**AIM OF THE EXERCISE:** Retype every row below without changing a single character.
START DATA FOR THIS EXERCISE
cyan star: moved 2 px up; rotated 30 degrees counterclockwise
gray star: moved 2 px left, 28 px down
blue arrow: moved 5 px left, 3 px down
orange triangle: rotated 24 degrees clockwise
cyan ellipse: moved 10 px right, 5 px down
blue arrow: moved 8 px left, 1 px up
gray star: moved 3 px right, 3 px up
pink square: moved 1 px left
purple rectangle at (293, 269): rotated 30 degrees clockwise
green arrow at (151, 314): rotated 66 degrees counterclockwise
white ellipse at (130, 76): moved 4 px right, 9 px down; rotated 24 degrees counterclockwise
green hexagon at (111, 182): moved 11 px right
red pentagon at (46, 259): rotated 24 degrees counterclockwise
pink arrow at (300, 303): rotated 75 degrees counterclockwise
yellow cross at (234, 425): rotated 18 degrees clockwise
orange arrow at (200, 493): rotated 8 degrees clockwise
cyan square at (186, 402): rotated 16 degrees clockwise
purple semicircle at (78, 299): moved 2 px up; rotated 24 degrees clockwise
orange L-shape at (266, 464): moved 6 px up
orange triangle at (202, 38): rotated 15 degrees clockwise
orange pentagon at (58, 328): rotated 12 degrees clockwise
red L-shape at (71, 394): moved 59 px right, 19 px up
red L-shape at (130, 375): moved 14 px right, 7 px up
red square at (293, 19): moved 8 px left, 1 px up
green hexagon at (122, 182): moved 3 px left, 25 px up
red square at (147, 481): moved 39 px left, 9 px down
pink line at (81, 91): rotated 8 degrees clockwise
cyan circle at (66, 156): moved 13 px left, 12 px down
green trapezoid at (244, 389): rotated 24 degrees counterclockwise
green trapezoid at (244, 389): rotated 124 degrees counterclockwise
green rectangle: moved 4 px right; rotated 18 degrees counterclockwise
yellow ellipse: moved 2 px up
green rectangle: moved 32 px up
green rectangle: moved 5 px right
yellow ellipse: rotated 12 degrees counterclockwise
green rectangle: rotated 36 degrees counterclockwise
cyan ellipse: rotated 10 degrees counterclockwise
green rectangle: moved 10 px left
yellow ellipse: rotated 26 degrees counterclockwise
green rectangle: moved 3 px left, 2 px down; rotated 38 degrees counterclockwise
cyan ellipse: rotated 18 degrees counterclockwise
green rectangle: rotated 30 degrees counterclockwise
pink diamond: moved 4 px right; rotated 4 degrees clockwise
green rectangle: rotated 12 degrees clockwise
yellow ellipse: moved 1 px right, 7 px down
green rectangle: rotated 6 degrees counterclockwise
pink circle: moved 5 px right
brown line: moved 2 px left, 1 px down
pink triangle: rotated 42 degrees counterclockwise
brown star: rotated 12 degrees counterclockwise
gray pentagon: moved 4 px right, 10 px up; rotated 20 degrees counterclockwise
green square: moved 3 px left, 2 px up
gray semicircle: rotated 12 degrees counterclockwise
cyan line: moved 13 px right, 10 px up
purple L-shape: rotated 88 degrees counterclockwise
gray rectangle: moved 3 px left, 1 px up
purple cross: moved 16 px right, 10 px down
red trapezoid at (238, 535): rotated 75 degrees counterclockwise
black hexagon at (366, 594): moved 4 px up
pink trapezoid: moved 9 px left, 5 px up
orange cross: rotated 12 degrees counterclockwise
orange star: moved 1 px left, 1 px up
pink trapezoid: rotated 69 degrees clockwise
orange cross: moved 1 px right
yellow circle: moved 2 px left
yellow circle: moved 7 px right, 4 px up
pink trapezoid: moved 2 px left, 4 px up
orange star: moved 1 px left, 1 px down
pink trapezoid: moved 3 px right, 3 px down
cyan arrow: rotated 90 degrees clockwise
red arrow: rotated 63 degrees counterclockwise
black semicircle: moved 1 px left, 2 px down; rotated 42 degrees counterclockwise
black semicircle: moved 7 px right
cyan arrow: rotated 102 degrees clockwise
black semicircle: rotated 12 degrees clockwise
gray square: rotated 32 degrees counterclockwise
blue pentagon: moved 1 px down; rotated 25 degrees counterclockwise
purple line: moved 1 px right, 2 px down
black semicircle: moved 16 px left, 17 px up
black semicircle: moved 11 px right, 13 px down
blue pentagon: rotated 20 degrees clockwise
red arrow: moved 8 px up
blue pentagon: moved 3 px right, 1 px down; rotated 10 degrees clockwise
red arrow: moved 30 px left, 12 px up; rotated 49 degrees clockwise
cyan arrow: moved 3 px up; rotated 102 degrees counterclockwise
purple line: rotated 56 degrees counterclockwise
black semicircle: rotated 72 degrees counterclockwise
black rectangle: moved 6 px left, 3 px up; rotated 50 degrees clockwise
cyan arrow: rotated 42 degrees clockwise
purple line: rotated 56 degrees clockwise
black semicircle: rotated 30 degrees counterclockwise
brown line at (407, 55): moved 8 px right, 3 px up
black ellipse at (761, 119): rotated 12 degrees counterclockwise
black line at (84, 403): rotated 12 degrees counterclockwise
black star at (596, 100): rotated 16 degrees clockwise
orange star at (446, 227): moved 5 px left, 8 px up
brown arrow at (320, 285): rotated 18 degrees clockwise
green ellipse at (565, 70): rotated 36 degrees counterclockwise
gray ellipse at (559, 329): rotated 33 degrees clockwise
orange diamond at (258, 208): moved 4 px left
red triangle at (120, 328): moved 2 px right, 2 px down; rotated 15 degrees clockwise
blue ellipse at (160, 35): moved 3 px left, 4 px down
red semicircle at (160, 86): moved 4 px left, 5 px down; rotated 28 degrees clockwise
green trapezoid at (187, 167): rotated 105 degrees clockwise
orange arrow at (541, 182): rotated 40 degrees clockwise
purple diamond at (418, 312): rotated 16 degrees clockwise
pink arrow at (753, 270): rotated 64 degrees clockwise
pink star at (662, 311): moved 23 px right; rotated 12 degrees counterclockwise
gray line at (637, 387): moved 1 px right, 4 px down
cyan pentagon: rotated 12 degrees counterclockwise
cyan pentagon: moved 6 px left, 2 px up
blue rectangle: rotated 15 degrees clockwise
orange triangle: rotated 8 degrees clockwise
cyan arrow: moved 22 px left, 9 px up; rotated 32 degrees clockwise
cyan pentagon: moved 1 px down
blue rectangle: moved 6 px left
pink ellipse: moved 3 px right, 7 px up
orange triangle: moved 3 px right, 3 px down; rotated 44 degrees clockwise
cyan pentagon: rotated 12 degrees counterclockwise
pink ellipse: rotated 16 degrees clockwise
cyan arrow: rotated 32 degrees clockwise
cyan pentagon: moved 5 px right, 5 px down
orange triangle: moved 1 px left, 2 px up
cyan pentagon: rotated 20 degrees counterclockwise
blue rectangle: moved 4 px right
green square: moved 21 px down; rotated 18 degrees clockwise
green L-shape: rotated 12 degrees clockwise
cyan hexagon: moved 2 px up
END DATA FOR THIS EXERCISE
**WRITTEN ANSWER:**
cyan star: moved 2 px up; rotated 30 degrees counterclockwise
gray star: moved 2 px left, 28 px down
blue arrow: moved 5 px left, 3 px down
orange triangle: rotated 24 degrees clockwise
cyan ellipse: moved 10 px right, 5 px down
blue arrow: moved 8 px left, 1 px up
gray star: moved 3 px right, 3 px up
pink square: moved 1 px left
purple rectangle at (293, 269): rotated 30 degrees clockwise
green arrow at (151, 314): rotated 66 degrees counterclockwise
white ellipse at (130, 76): moved 4 px right, 9 px down; rotated 24 degrees counterclockwise
green hexagon at (111, 182): moved 11 px right
red pentagon at (46, 259): rotated 24 degrees counterclockwise
pink arrow at (300, 303): rotated 75 degrees counterclockwise
yellow cross at (234, 425): rotated 18 degrees clockwise
orange arrow at (200, 493): rotated 8 degrees clockwise
cyan square at (186, 402): rotated 16 degrees clockwise
purple semicircle at (78, 299): moved 2 px up; rotated 24 degrees clockwise
orange L-shape at (266, 464): moved 6 px up
orange triangle at (202, 38): rotated 15 degrees clockwise
orange pentagon at (58, 328): rotated 12 degrees clockwise
red L-shape at (71, 394): moved 59 px right, 19 px up
red L-shape at (130, 375): moved 14 px right, 7 px up
red square at (293, 19): moved 8 px left, 1 px up
green hexagon at (122, 182): moved 3 px left, 25 px up
red square at (147, 481): moved 39 px left, 9 px down
pink line at (81, 91): rotated 8 degrees clockwise
cyan circle at (66, 156): moved 13 px left, 12 px down
green trapezoid at (244, 389): rotated 24 degrees counterclockwise
green trapezoid at (244, 389): rotated 124 degrees counterclockwise
green rectangle: moved 4 px right; rotated 18 degrees counterclockwise
yellow ellipse: moved 2 px up
green rectangle: moved 32 px up
green rectangle: moved 5 px right
yellow ellipse: rotated 12 degrees counterclockwise
green rectangle: rotated 36 degrees counterclockwise
cyan ellipse: rotated 10 degrees counterclockwise
green rectangle: moved 10 px left
yellow ellipse: rotated 26 degrees counterclockwise
green rectangle: moved 3 px left, 2 px down; rotated 38 degrees counterclockwise
cyan ellipse: rotated 18 degrees counterclockwise
green rectangle: rotated 30 degrees counterclockwise
pink diamond: moved 4 px right; rotated 4 degrees clockwise
green rectangle: rotated 12 degrees clockwise
yellow ellipse: moved 1 px right, 7 px down
green rectangle: rotated 6 degrees counterclockwise
pink circle: moved 5 px right
brown line: moved 2 px left, 1 px down
pink triangle: rotated 42 degrees counterclockwise
brown star: rotated 12 degrees counterclockwise
gray pentagon: moved 4 px right, 10 px up; rotated 20 degrees counterclockwise
green square: moved 3 px left, 2 px up
gray semicircle: rotated 12 degrees counterclockwise
cyan line: moved 13 px right, 10 px up
purple L-shape: rotated 88 degrees counterclockwise
gray rectangle: moved 3 px left, 1 px up
purple cross: moved 16 px right, 10 px down
red trapezoid at (238, 535): rotated 75 degrees counterclockwise
black hexagon at (366, 594): moved 4 px up
pink trapezoid: moved 9 px left, 5 px up
orange cross: rotated 12 degrees counterclockwise
orange star: moved 1 px left, 1 px up
pink trapezoid: rotated 69 degrees clockwise
orange cross: moved 1 px right
yellow circle: moved 2 px left
yellow circle: moved 7 px right, 4 px up
pink trapezoid: moved 2 px left, 4 px up
orange star: moved 1 px left, 1 px down
pink trapezoid: moved 3 px right, 3 px down
cyan arrow: rotated 90 degrees clockwise
red arrow: rotated 63 degrees counterclockwise
black semicircle: moved 1 px left, 2 px down; rotated 42 degrees counterclockwise
black semicircle: moved 7 px right
cyan arrow: rotated 102 degrees clockwise
black semicircle: rotated 12 degrees clockwise
gray square: rotated 32 degrees counterclockwise
blue pentagon: moved 1 px down; rotated 25 degrees counterclockwise
purple line: moved 1 px right, 2 px down
black semicircle: moved 16 px left, 17 px up
black semicircle: moved 11 px right, 13 px down
blue pentagon: rotated 20 degrees clockwise
red arrow: moved 8 px up
blue pentagon: moved 3 px right, 1 px down; rotated 10 degrees clockwise
red arrow: moved 30 px left, 12 px up; rotated 49 degrees clockwise
cyan arrow: moved 3 px up; rotated 102 degrees counterclockwise
purple line: rotated 56 degrees counterclockwise
black semicircle: rotated 72 degrees counterclockwise
black rectangle: moved 6 px left, 3 px up; rotated 50 degrees clockwise
cyan arrow: rotated 42 degrees clockwise
purple line: rotated 56 degrees clockwise
black semicircle: rotated 30 degrees counterclockwise
brown line at (407, 55): moved 8 px right, 3 px up
black ellipse at (761, 119): rotated 12 degrees counterclockwise
black line at (84, 403): rotated 12 degrees counterclockwise
black star at (596, 100): rotated 16 degrees clockwise
orange star at (446, 227): moved 5 px left, 8 px up
brown arrow at (320, 285): rotated 18 degrees clockwise
green ellipse at (565, 70): rotated 36 degrees counterclockwise
gray ellipse at (559, 329): rotated 33 degrees clockwise
orange diamond at (258, 208): moved 4 px left
red triangle at (120, 328): moved 2 px right, 2 px down; rotated 15 degrees clockwise
blue ellipse at (160, 35): moved 3 px left, 4 px down
red semicircle at (160, 86): moved 4 px left, 5 px down; rotated 28 degrees clockwise
green trapezoid at (187, 167): rotated 105 degrees clockwise
orange arrow at (541, 182): rotated 40 degrees clockwise
purple diamond at (418, 312): rotated 16 degrees clockwise
pink arrow at (753, 270): rotated 64 degrees clockwise
pink star at (662, 311): moved 23 px right; rotated 12 degrees counterclockwise
gray line at (637, 387): moved 1 px right, 4 px down
cyan pentagon: rotated 12 degrees counterclockwise
cyan pentagon: moved 6 px left, 2 px up
blue rectangle: rotated 15 degrees clockwise
orange triangle: rotated 8 degrees clockwise
cyan arrow: moved 22 px left, 9 px up; rotated 32 degrees clockwise
cyan pentagon: moved 1 px down
blue rectangle: moved 6 px left
pink ellipse: moved 3 px right, 7 px up
orange triangle: moved 3 px right, 3 px down; rotated 44 degrees clockwise
cyan pentagon: rotated 12 degrees counterclockwise
pink ellipse: rotated 16 degrees clockwise
cyan arrow: rotated 32 degrees clockwise
cyan pentagon: moved 5 px right, 5 px down
orange triangle: moved 1 px left, 2 px up
cyan pentagon: rotated 20 degrees counterclockwise
blue rectangle: moved 4 px right
green square: moved 21 px down; rotated 18 degrees clockwise
green L-shape: rotated 12 degrees clockwise
cyan hexagon: moved 2 px up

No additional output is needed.